*** Opening Supplied data ***
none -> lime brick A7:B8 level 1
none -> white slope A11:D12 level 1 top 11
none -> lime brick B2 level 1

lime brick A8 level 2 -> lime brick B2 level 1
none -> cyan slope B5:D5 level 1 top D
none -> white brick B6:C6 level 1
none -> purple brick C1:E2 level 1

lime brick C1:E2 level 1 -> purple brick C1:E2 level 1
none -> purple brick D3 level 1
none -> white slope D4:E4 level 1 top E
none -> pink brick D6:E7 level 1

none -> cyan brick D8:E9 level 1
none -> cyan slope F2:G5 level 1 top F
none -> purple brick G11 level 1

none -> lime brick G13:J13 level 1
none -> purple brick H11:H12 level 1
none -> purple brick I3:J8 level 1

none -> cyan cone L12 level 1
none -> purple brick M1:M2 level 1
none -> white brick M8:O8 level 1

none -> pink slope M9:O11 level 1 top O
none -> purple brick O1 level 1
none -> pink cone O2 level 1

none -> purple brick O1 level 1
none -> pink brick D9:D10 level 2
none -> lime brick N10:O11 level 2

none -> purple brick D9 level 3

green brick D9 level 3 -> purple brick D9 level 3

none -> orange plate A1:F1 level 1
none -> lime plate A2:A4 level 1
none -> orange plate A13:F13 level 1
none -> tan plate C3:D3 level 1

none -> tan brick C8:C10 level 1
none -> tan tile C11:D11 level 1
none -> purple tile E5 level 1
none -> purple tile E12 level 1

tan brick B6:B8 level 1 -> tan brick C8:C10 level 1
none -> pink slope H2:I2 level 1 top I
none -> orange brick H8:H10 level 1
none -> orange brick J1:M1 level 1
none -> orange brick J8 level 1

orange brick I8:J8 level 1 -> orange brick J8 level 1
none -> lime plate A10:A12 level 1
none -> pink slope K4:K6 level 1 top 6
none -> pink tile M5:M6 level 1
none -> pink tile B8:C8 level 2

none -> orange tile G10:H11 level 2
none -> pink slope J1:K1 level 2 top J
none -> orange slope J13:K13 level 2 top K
*** Closing Supplied data ***
Task objective: Work out how many lines of the material contain the string "lime"; nothing except that figure should be given.

Task output: 8